**Work item:**
Omit every picture while repeating the entries exactly.

----- Data for processing -----

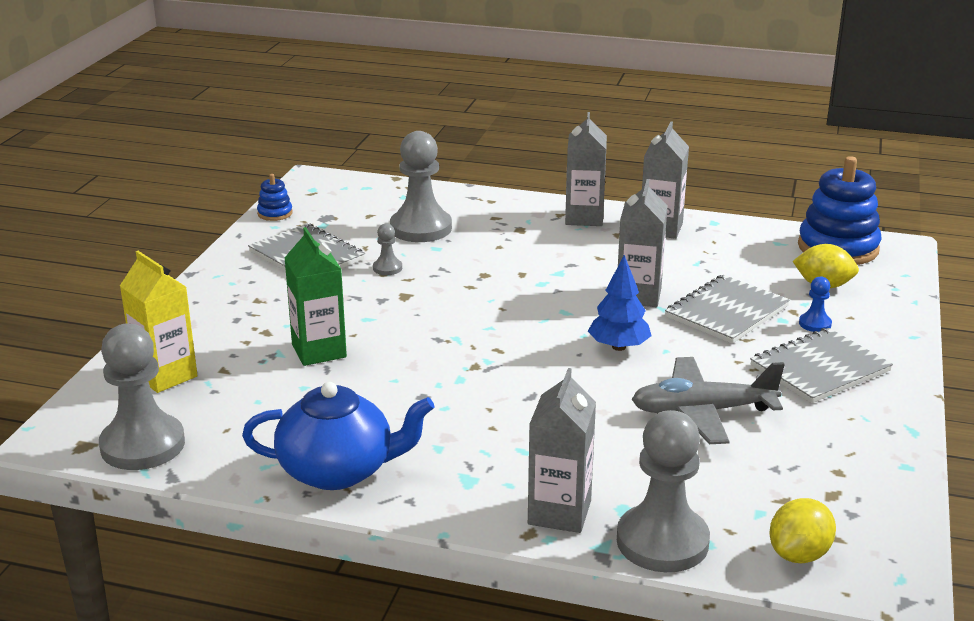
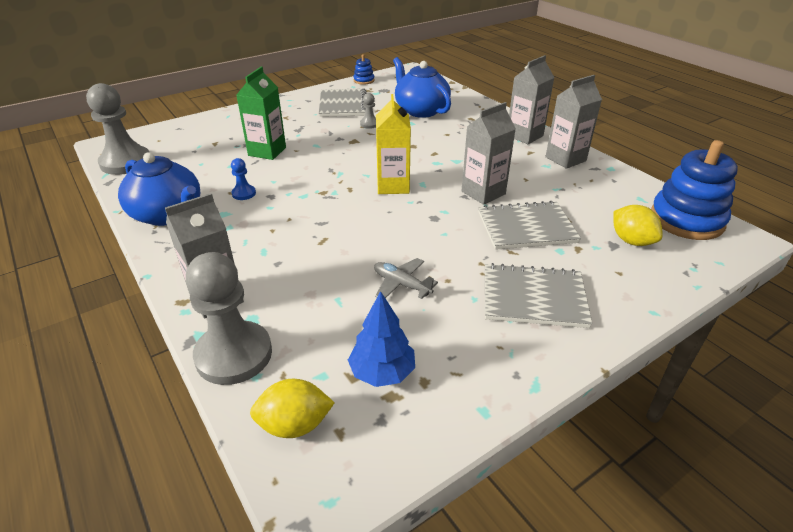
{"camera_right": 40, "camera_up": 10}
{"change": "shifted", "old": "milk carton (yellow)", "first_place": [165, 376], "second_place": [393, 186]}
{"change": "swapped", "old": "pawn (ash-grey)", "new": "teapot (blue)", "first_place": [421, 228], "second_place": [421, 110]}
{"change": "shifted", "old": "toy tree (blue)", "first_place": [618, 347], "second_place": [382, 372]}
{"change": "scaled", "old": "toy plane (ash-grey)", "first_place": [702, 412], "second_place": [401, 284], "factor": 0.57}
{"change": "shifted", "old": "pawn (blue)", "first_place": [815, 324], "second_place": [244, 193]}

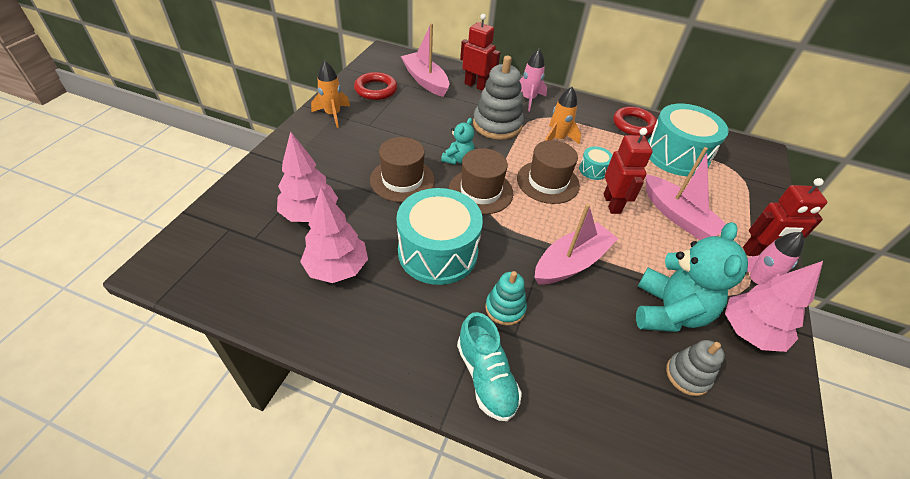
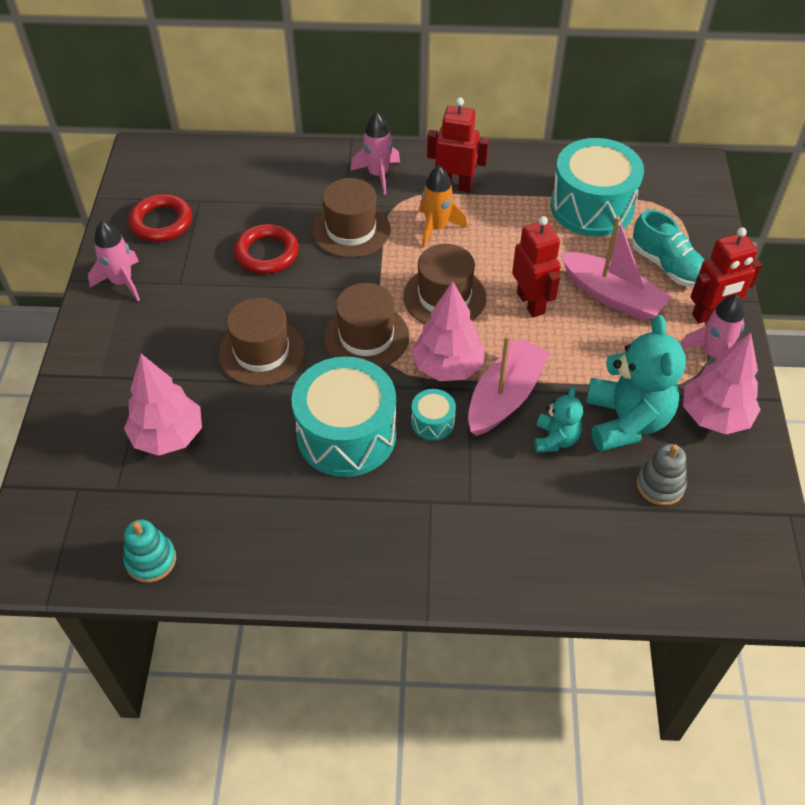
{"camera_right": -15, "camera_up": 5}
{"change": "shifted", "old": "toy tree (rose-pink)", "first_place": [337, 268], "second_place": [447, 367]}
{"change": "repainted", "old": "spaceship (bright orange)", "new": "spaceship (rose-pink)", "first_place": [333, 115], "second_place": [122, 282]}
{"change": "gone", "old": "toy boat (rose-pink)", "first_place": [425, 81]}
{"change": "shifted", "old": "teddy (teal)", "first_place": [458, 159], "second_place": [555, 439]}
{"change": "shifted", "old": "lace-up shoe (teal)", "first_place": [486, 377], "second_place": [667, 266]}
{"change": "shifted", "old": "robot figure (scarlet)", "first_place": [476, 85], "second_place": [455, 186]}
{"change": "swapped", "old": "ring stacker (ash-grey)", "new": "tall hat (dark brown)", "first_place": [497, 125], "second_place": [351, 230]}
{"change": "shifted", "old": "ring stacker (teal)", "first_place": [505, 308], "second_place": [151, 560]}
{"change": "shifted", "old": "snare drum (teal)", "first_place": [593, 170], "second_place": [432, 422]}
{"change": "shifted", "old": "hoop (scarlet)", "first_place": [633, 125], "second_place": [267, 253]}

-----

**Answer for the task:**
{"camera_right": 40, "camera_up": 10}
{"change": "shifted", "old": "milk carton (yellow)", "first_place": [165, 376], "second_place": [393, 186]}
{"change": "swapped", "old": "pawn (ash-grey)", "new": "teapot (blue)", "first_place": [421, 228], "second_place": [421, 110]}
{"change": "shifted", "old": "toy tree (blue)", "first_place": [618, 347], "second_place": [382, 372]}
{"change": "scaled", "old": "toy plane (ash-grey)", "first_place": [702, 412], "second_place": [401, 284], "factor": 0.57}
{"change": "shifted", "old": "pawn (blue)", "first_place": [815, 324], "second_place": [244, 193]}

{"camera_right": -15, "camera_up": 5}
{"change": "shifted", "old": "toy tree (rose-pink)", "first_place": [337, 268], "second_place": [447, 367]}
{"change": "repainted", "old": "spaceship (bright orange)", "new": "spaceship (rose-pink)", "first_place": [333, 115], "second_place": [122, 282]}
{"change": "gone", "old": "toy boat (rose-pink)", "first_place": [425, 81]}
{"change": "shifted", "old": "teddy (teal)", "first_place": [458, 159], "second_place": [555, 439]}
{"change": "shifted", "old": "lace-up shoe (teal)", "first_place": [486, 377], "second_place": [667, 266]}
{"change": "shifted", "old": "robot figure (scarlet)", "first_place": [476, 85], "second_place": [455, 186]}
{"change": "swapped", "old": "ring stacker (ash-grey)", "new": "tall hat (dark brown)", "first_place": [497, 125], "second_place": [351, 230]}
{"change": "shifted", "old": "ring stacker (teal)", "first_place": [505, 308], "second_place": [151, 560]}
{"change": "shifted", "old": "snare drum (teal)", "first_place": [593, 170], "second_place": [432, 422]}
{"change": "shifted", "old": "hoop (scarlet)", "first_place": [633, 125], "second_place": [267, 253]}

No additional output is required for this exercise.